_Try it:_ For this exercise, return exactly the lines of the material below that begin at the one with "camera: 10 degrees right, 5 degrees up" and stop after the one with "(545, 388) = (672, 411): red".
= = = =
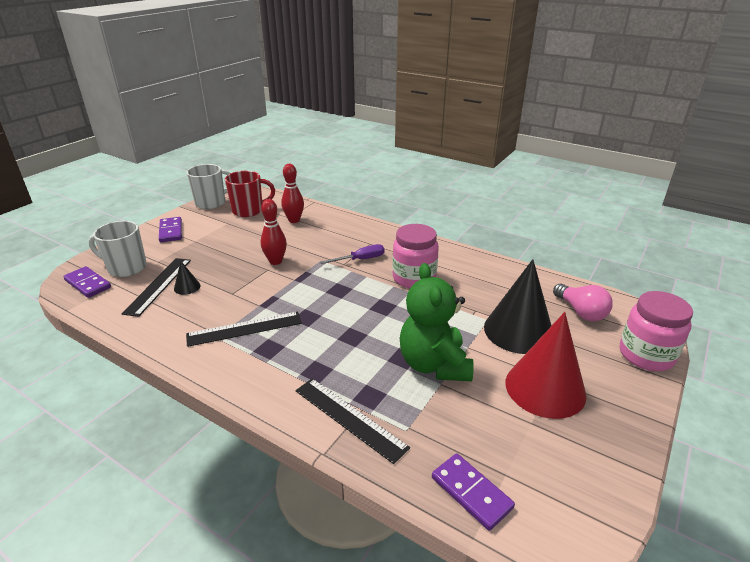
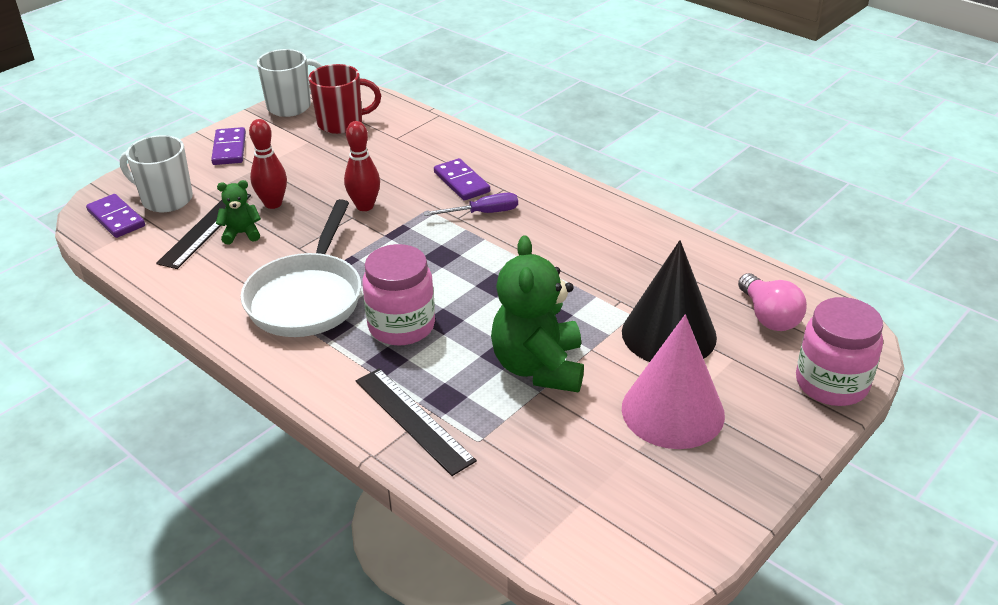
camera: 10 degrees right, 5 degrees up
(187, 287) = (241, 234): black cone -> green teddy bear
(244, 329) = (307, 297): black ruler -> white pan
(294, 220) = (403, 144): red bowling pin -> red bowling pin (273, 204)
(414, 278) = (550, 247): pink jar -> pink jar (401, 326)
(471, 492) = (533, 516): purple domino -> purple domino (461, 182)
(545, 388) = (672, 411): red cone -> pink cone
= = = =
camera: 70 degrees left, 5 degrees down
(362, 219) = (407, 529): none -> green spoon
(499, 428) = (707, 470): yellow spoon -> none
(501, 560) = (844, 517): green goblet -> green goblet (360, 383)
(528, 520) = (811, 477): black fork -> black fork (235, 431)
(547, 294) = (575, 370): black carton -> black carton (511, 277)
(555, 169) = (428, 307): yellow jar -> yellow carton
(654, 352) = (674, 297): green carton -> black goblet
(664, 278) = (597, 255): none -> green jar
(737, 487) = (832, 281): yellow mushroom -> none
= = = =
_Solution for this task:_
camera: 10 degrees right, 5 degrees up
(187, 287) = (241, 234): black cone -> green teddy bear
(244, 329) = (307, 297): black ruler -> white pan
(294, 220) = (403, 144): red bowling pin -> red bowling pin (273, 204)
(414, 278) = (550, 247): pink jar -> pink jar (401, 326)
(471, 492) = (533, 516): purple domino -> purple domino (461, 182)
(545, 388) = (672, 411): red cone -> pink cone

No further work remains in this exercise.